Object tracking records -
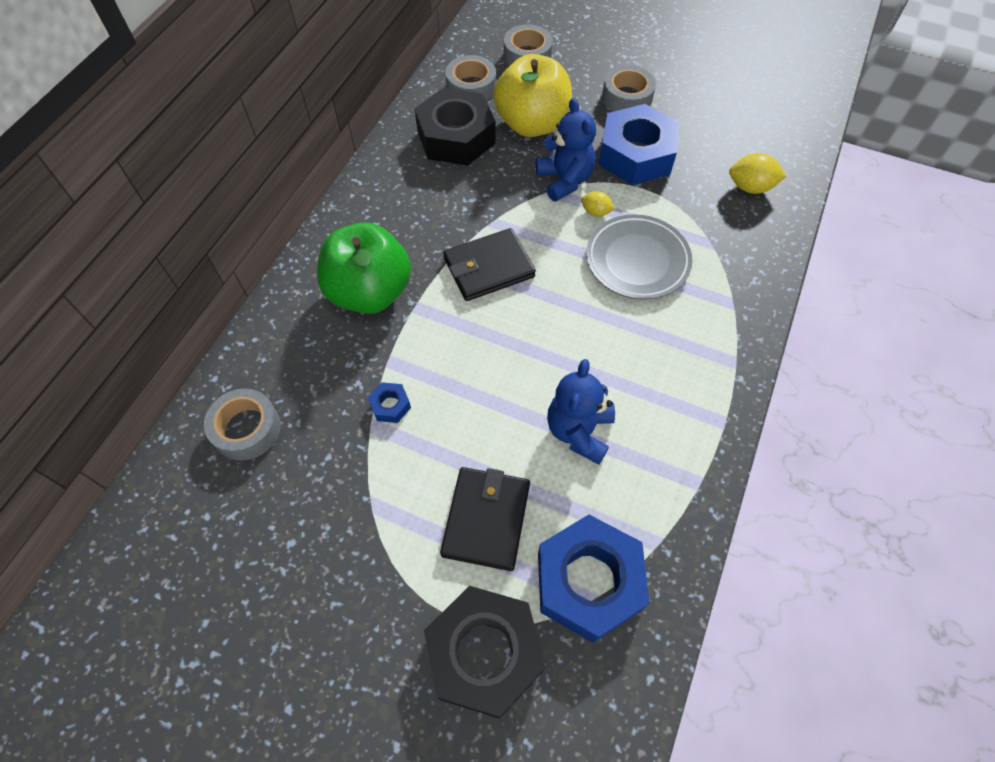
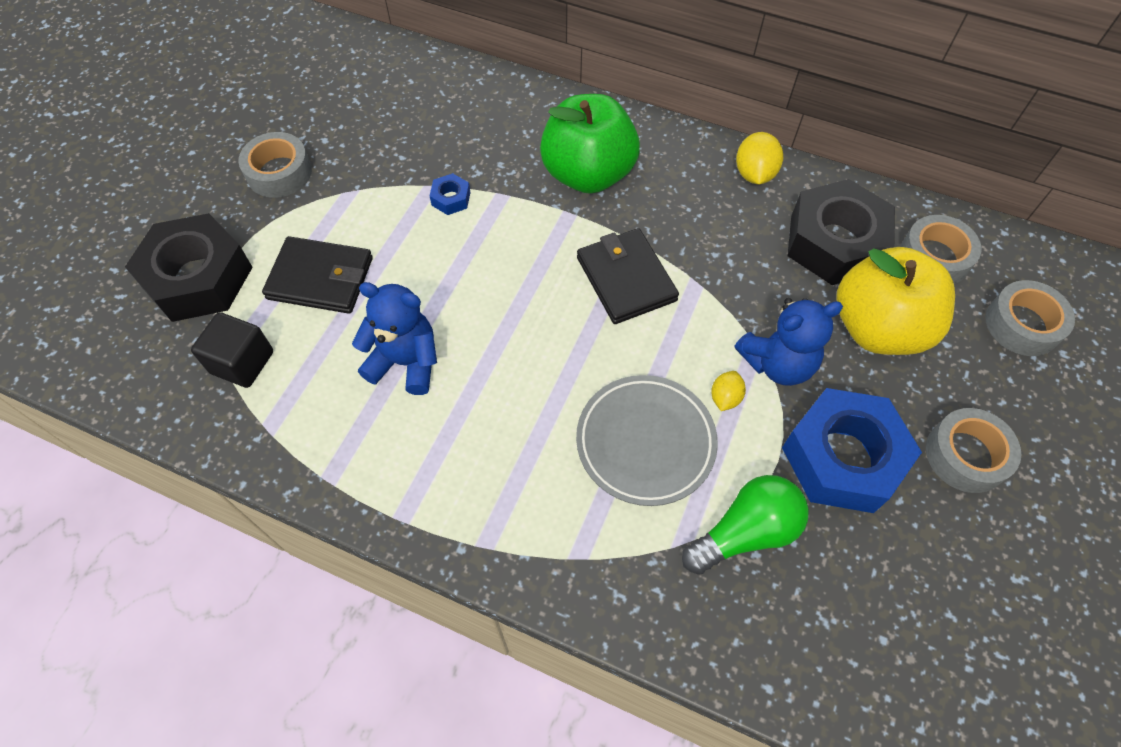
camera: 90 degrees right, 0 degrees up
grey tape [204,388,281,460] -> grey tape moved to [238,132,312,198]
blue nut [538,515,649,643] -> black cube [191,312,273,388]
yellow lemon [729,153,787,194] -> yellow lemon moved to [736,132,783,184]
none -> green light bulb [682,475,809,575]

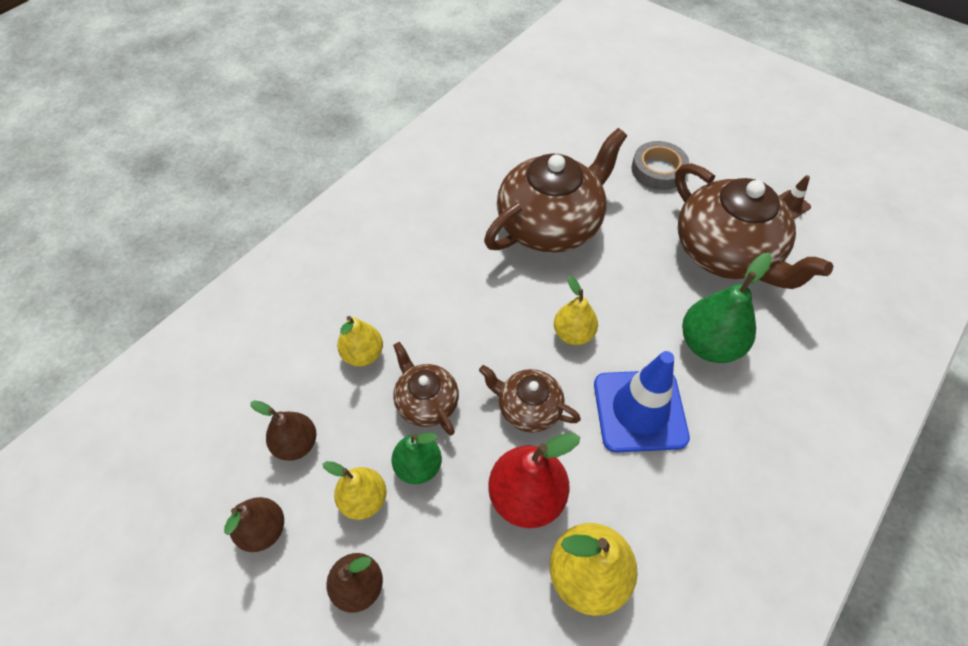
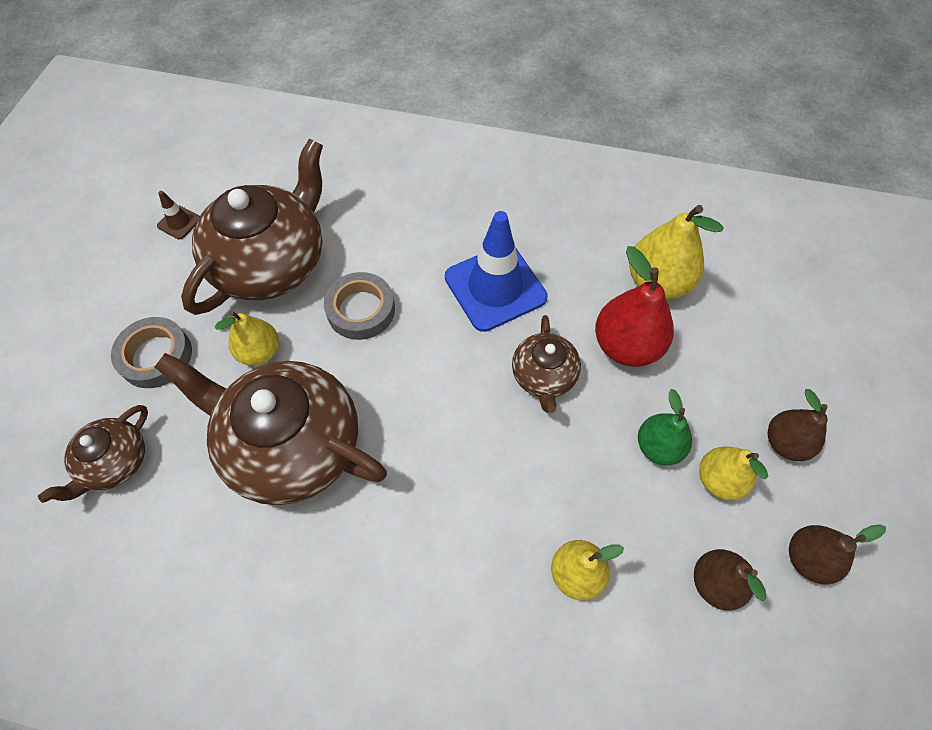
camera: 115 degrees left, 5 degrees up
brown teapot [393,342,459,436] -> brown teapot moved to [38,405,148,503]
yellow pear [554,276,598,345] -> yellow pear moved to [215,311,279,366]
green pear [682,253,772,363] -> none
none -> grey tape [324,272,395,340]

What is required - Please keep the pictures out and reproduce the records above exactly.

Answer to the exercise -
camera: 90 degrees right, 0 degrees up
grey tape [204,388,281,460] -> grey tape moved to [238,132,312,198]
blue nut [538,515,649,643] -> black cube [191,312,273,388]
yellow lemon [729,153,787,194] -> yellow lemon moved to [736,132,783,184]
none -> green light bulb [682,475,809,575]

camera: 115 degrees left, 5 degrees up
brown teapot [393,342,459,436] -> brown teapot moved to [38,405,148,503]
yellow pear [554,276,598,345] -> yellow pear moved to [215,311,279,366]
green pear [682,253,772,363] -> none
none -> grey tape [324,272,395,340]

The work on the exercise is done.